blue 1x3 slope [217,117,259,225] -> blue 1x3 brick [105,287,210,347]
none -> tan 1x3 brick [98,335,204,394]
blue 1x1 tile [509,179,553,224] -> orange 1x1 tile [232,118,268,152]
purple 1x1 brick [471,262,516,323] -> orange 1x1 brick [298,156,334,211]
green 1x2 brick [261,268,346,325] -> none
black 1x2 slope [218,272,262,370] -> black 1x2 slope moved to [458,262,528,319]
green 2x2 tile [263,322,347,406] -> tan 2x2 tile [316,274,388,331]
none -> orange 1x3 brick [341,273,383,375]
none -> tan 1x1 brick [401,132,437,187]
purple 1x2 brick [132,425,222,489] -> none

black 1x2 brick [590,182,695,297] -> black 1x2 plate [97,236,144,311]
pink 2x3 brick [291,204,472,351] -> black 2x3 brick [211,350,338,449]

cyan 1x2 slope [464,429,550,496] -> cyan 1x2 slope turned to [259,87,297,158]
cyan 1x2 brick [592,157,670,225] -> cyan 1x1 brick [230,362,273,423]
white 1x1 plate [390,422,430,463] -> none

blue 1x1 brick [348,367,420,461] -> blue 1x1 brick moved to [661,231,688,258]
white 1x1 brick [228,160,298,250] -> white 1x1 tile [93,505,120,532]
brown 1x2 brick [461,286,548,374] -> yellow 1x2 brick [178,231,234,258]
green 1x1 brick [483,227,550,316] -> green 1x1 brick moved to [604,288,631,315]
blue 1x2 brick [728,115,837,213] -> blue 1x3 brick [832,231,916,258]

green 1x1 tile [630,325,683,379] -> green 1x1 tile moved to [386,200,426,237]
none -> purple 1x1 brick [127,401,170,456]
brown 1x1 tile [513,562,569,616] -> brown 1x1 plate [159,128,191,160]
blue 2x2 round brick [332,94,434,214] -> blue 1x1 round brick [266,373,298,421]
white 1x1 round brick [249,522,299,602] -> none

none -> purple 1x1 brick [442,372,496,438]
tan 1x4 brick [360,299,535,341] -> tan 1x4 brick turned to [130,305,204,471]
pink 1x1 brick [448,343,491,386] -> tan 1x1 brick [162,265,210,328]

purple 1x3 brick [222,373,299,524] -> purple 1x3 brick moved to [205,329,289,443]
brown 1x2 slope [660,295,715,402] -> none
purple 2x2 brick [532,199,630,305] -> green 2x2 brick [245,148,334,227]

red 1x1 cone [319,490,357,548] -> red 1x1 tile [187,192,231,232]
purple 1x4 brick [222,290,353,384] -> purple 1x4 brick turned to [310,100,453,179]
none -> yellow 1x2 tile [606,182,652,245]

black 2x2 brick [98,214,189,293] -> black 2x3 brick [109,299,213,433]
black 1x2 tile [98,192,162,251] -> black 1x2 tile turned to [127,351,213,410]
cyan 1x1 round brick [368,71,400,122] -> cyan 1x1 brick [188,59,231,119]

JOB ITEM: Every line that contains the string "turned" should be copied from the records.

EXERCISE SOLUTION:
cyan 1x2 slope [464,429,550,496] -> cyan 1x2 slope turned to [259,87,297,158]
tan 1x4 brick [360,299,535,341] -> tan 1x4 brick turned to [130,305,204,471]
purple 1x4 brick [222,290,353,384] -> purple 1x4 brick turned to [310,100,453,179]
black 1x2 tile [98,192,162,251] -> black 1x2 tile turned to [127,351,213,410]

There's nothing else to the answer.